Directive:
Copy out exactly the lines running from the one with "Mask **vessel or" through the final line, both ends included, and nothing else. Pictures stay out of the copy.
-- BEGIN Dataset extract --
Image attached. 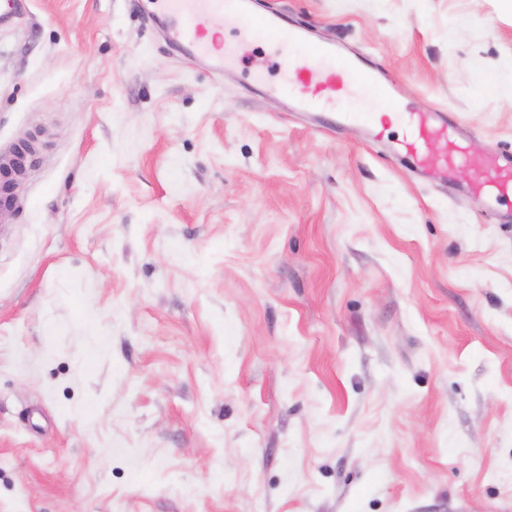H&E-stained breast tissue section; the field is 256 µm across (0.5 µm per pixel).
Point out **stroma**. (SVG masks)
Segmentation results:
<instances>
[{"label": "stroma", "mask_w": 512, "mask_h": 512, "mask_svg": "<svg viewBox=\"0 0 512 512\" xmlns=\"http://www.w3.org/2000/svg\"><path fill=\"white\" fill-rule=\"evenodd\" d=\"M256 5L512 143L500 0ZM283 55L215 81L135 0L0 26V512H512V204L315 131L250 81Z\"/></svg>", "instance_id": "obj_1"}]
</instances>
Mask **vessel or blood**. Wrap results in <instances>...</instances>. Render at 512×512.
I'll return each mask as SVG.
<instances>
[{"label":"vessel or blood","mask_w":512,"mask_h":512,"mask_svg":"<svg viewBox=\"0 0 512 512\" xmlns=\"http://www.w3.org/2000/svg\"><path fill=\"white\" fill-rule=\"evenodd\" d=\"M149 15L161 25L175 52L192 65H204L214 79H223L226 71L236 68L238 52L225 47L215 50L208 40L209 31L224 27L239 30L242 38L259 35L274 37L279 45L289 47L283 57L279 79L272 90L290 99L303 112H319L336 97L350 98L361 93H380L405 127L402 139L388 147L390 155L411 159L415 168L433 181L445 183L463 168L476 176L475 189L490 201L512 196V146L495 148L476 158L463 143L464 136L447 113L414 112L407 103L394 96L391 77L359 67L358 63L336 55L334 43H310L306 31L284 24L279 13L262 16L251 13L250 0H147ZM341 120L363 126L369 141L384 138L385 116L375 112L349 109Z\"/></svg>","instance_id":"vessel-or-blood-1"}]
</instances>
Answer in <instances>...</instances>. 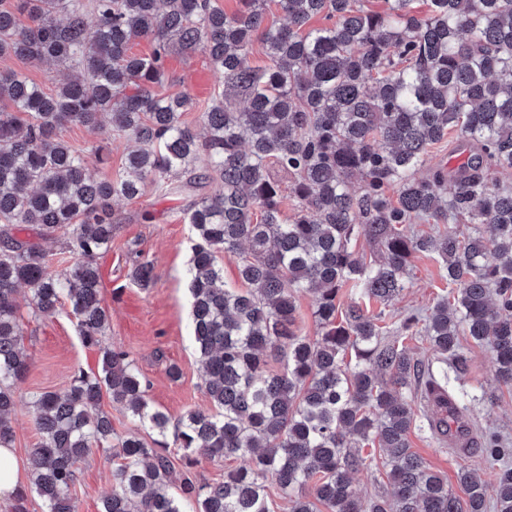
-- END Dataset extract --
Written answer:
Mask **vessel or blood**. Wrap results in <instances>...</instances>. Render at 512×512.
I'll return each mask as SVG.
<instances>
[{"label":"vessel or blood","mask_w":512,"mask_h":512,"mask_svg":"<svg viewBox=\"0 0 512 512\" xmlns=\"http://www.w3.org/2000/svg\"><path fill=\"white\" fill-rule=\"evenodd\" d=\"M149 15L161 25L175 52L192 65H204L214 79H223L226 71L236 68L238 52L225 47L215 50L208 40L209 31L224 27L239 30L242 38L259 35L274 37L279 45L289 47L283 57L279 79L272 90L290 99L303 112H319L336 97L350 98L361 93H380L405 127L402 139L388 147L390 155L411 159L415 168L433 181L445 183L463 168L476 176L475 189L490 201L512 196V146L495 148L476 158L463 143L464 136L447 113L414 112L407 103L394 96L391 77L359 67L358 63L336 55L334 43H310L306 31L284 24L279 13L262 16L251 13L250 0H147ZM341 120L363 126L369 141L384 138L385 116L375 112L349 109Z\"/></svg>","instance_id":"vessel-or-blood-1"}]
</instances>
Answer in <instances>...</instances>. 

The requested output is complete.